== Task inputs

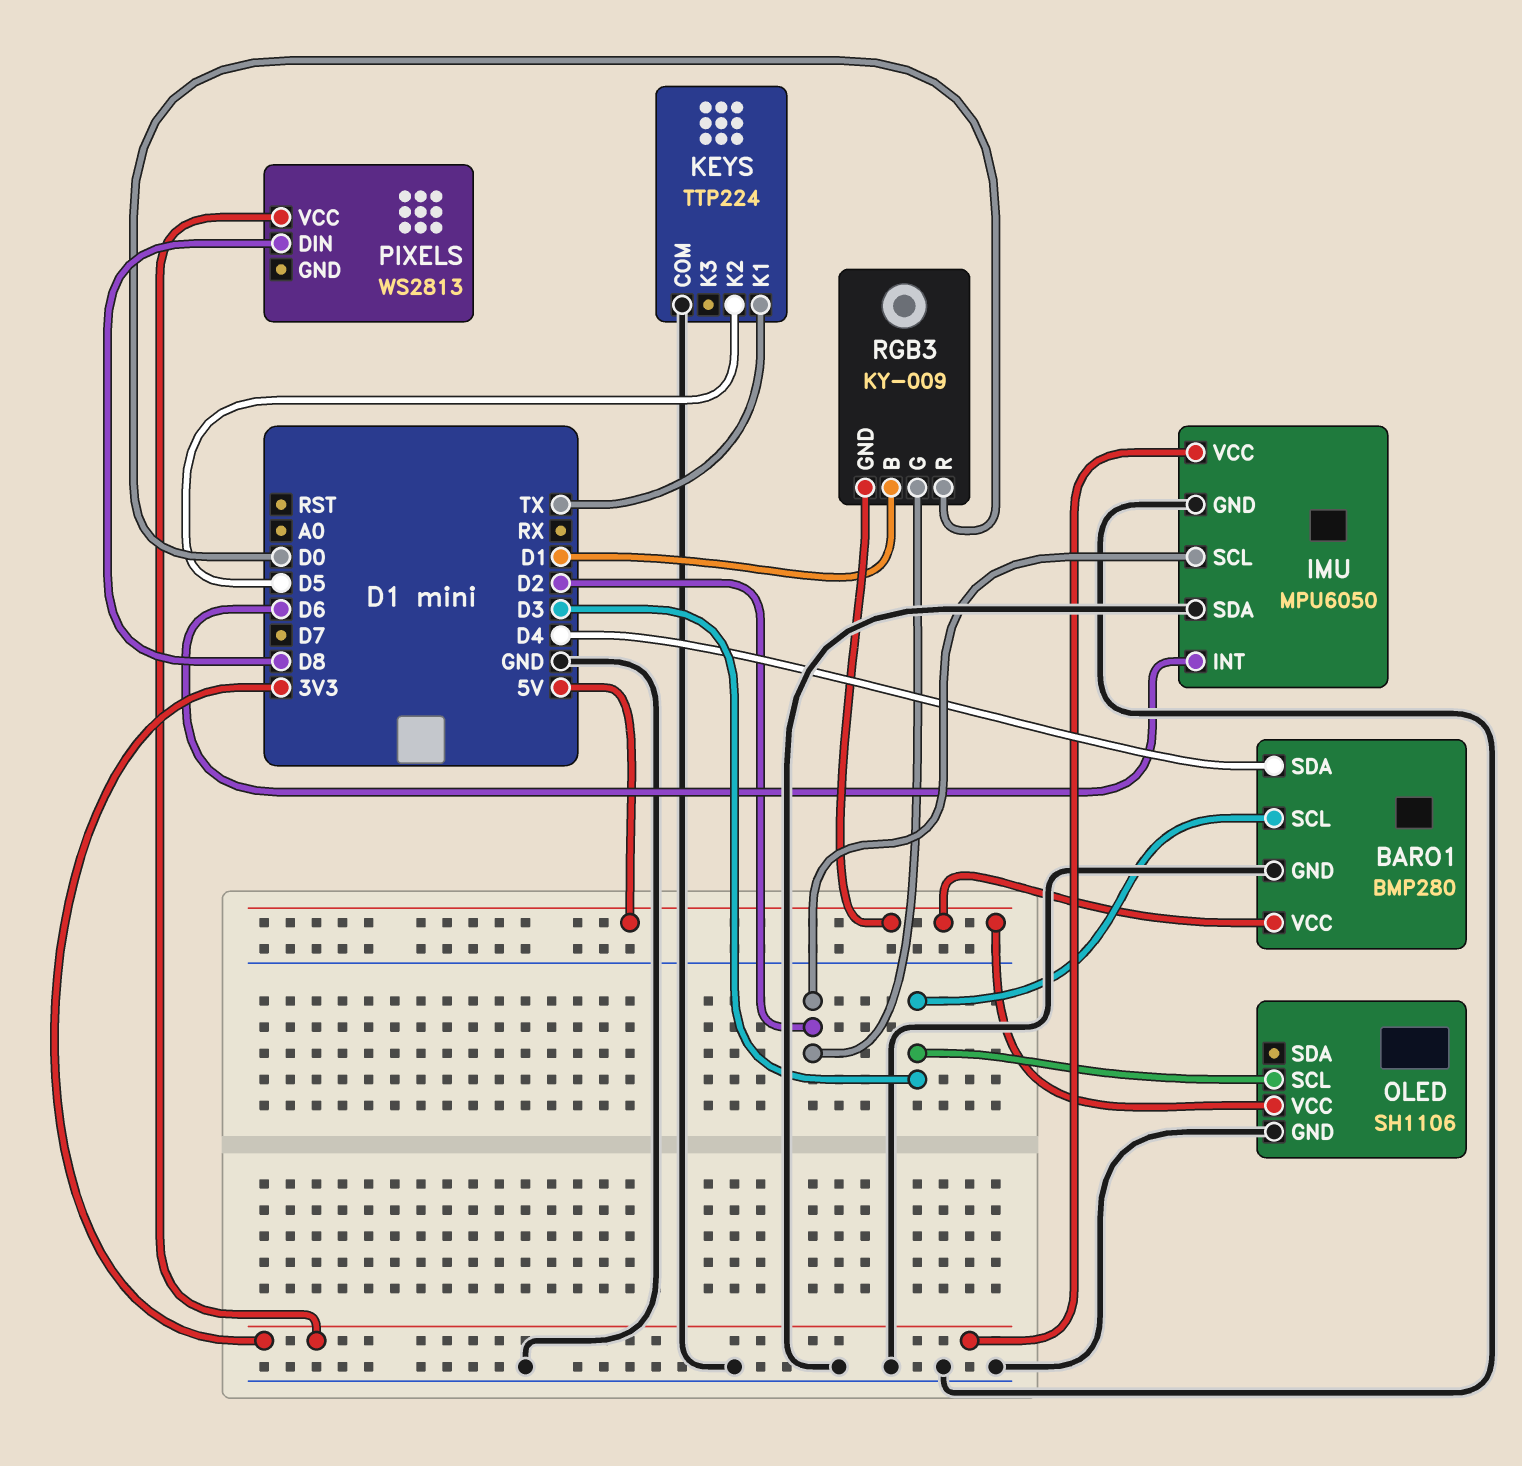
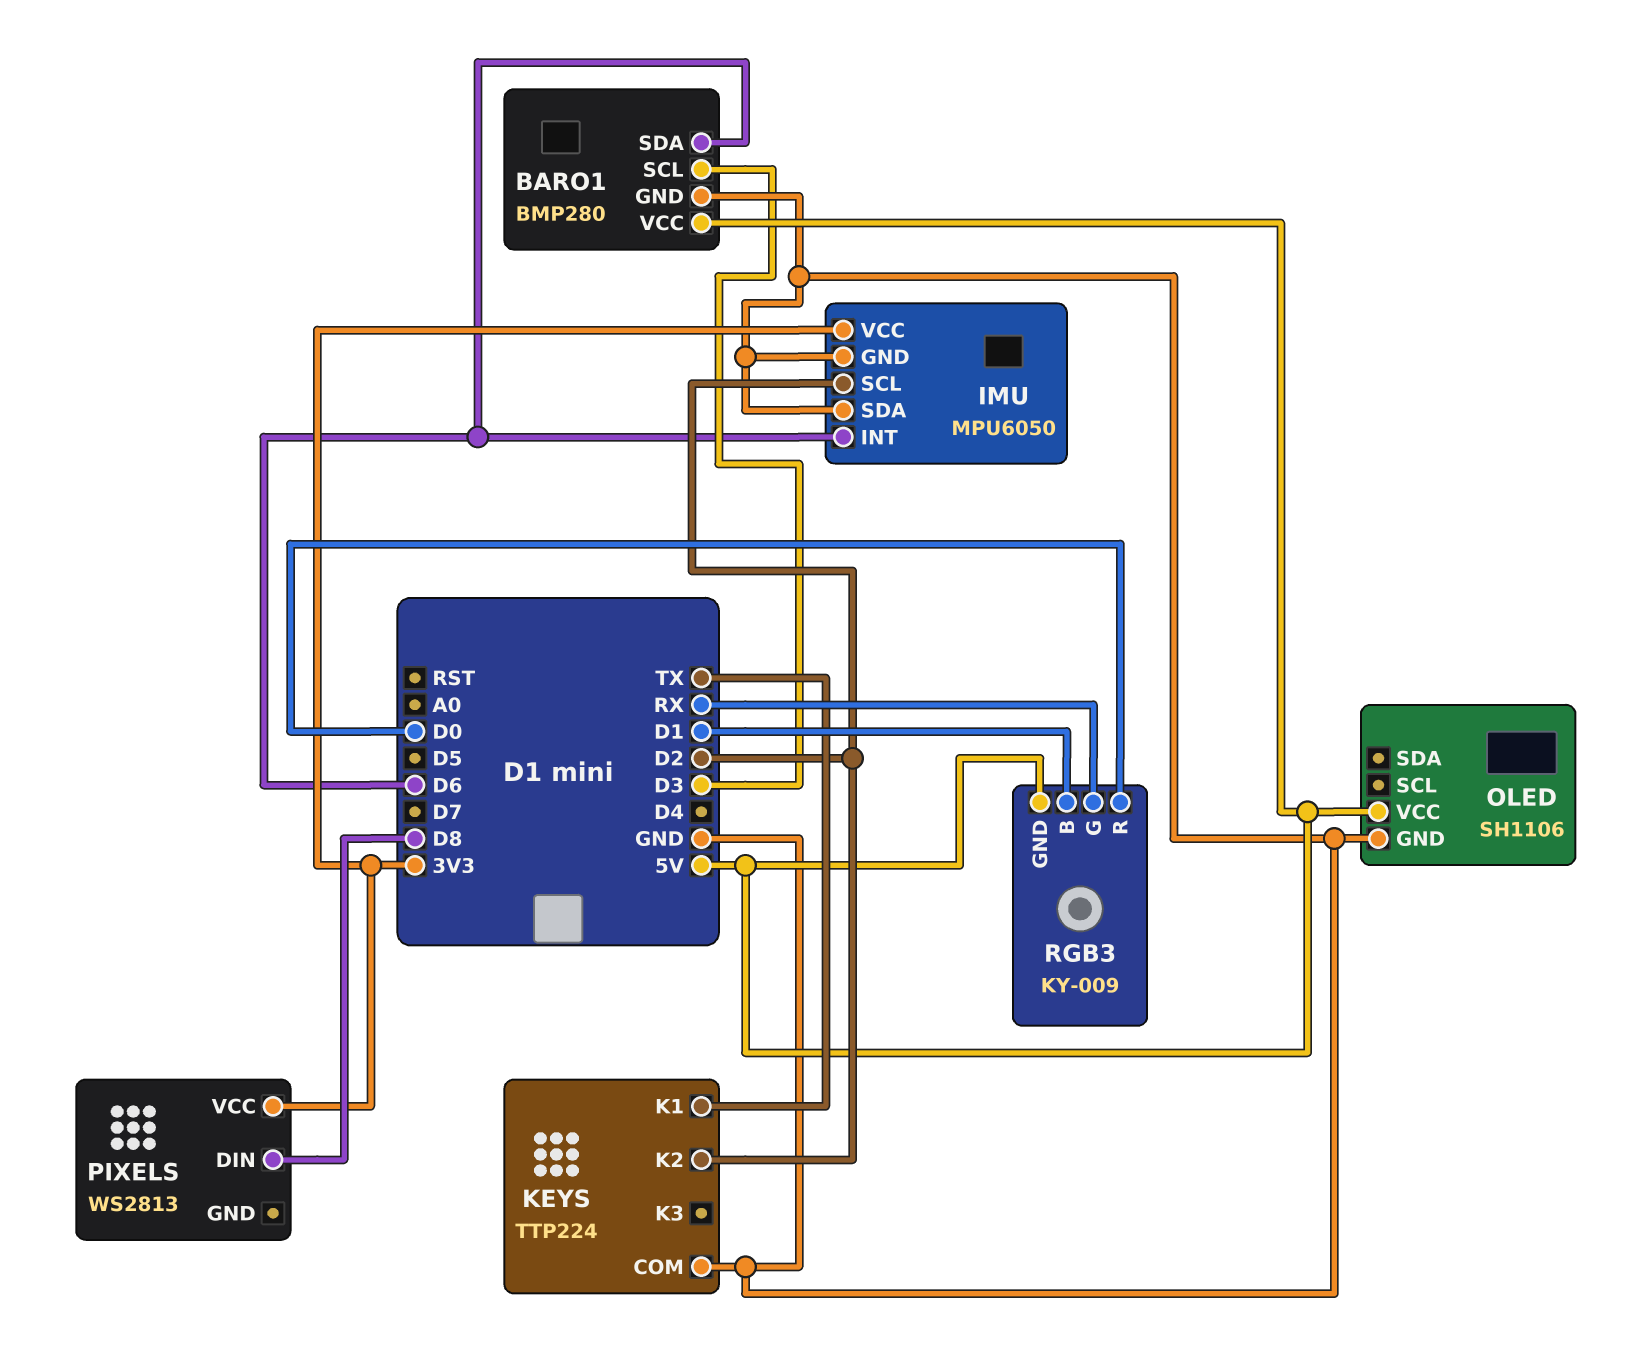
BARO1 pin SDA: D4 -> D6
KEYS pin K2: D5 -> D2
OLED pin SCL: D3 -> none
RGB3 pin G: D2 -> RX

====
== Task inputs

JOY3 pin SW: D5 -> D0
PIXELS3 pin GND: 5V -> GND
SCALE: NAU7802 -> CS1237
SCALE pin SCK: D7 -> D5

====

Go to the line with "BARO1 pin SDA: D4 -> D6" in the entries above and repeat every line from there through the line with "RGB3 pin G: D2 -> RX", exactly and with no other text.

BARO1 pin SDA: D4 -> D6
KEYS pin K2: D5 -> D2
OLED pin SCL: D3 -> none
RGB3 pin G: D2 -> RX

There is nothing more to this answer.